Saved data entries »
——————————
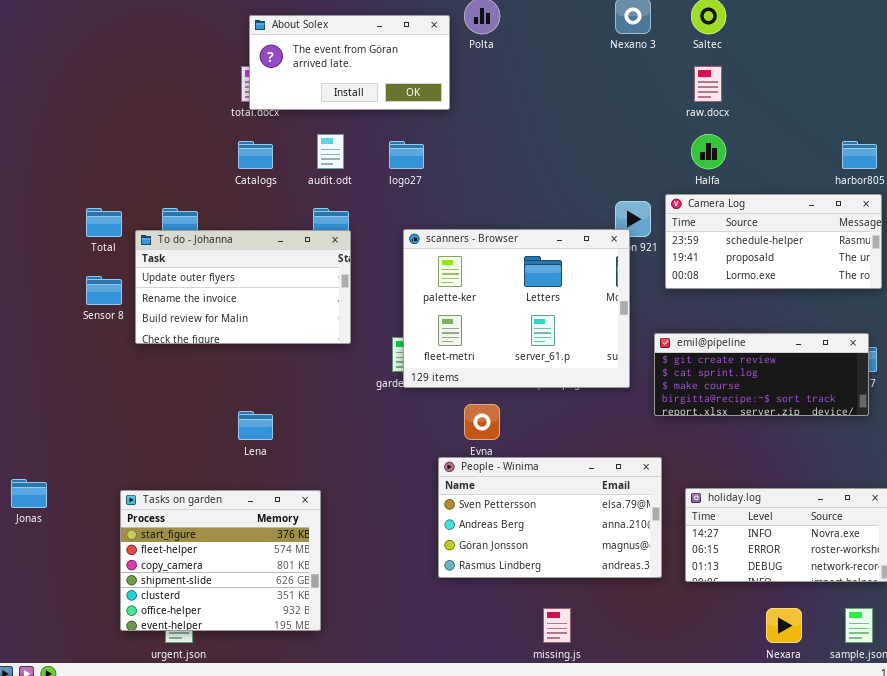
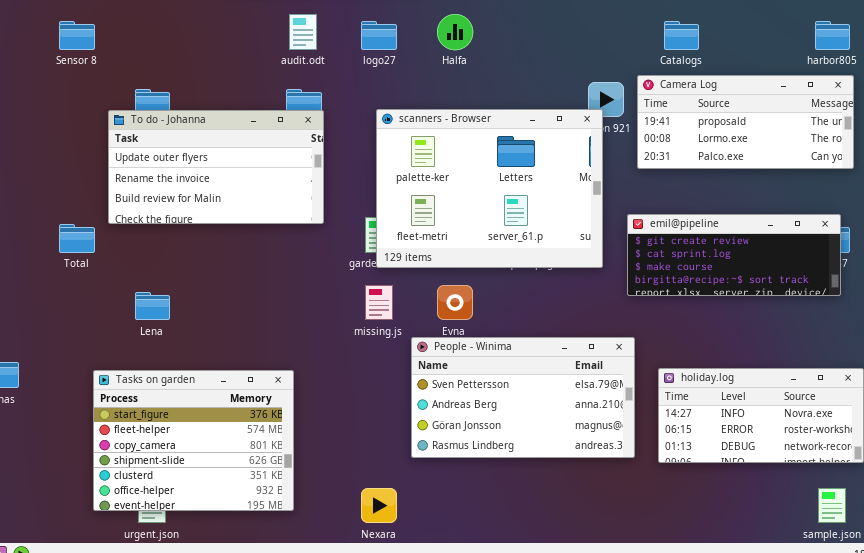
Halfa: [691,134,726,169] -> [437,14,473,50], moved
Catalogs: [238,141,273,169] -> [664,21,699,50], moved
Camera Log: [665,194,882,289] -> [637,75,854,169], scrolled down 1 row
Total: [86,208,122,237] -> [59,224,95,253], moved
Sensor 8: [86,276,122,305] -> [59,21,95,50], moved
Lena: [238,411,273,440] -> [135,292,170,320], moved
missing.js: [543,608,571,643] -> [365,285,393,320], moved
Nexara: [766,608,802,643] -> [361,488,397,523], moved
——————————
REQUIREMENT » Before copying, set the pictures aside; then give the records again exactly.

COMPLETED EXERCISE »
Halfa: [691,134,726,169] -> [437,14,473,50], moved
Catalogs: [238,141,273,169] -> [664,21,699,50], moved
Camera Log: [665,194,882,289] -> [637,75,854,169], scrolled down 1 row
Total: [86,208,122,237] -> [59,224,95,253], moved
Sensor 8: [86,276,122,305] -> [59,21,95,50], moved
Lena: [238,411,273,440] -> [135,292,170,320], moved
missing.js: [543,608,571,643] -> [365,285,393,320], moved
Nexara: [766,608,802,643] -> [361,488,397,523], moved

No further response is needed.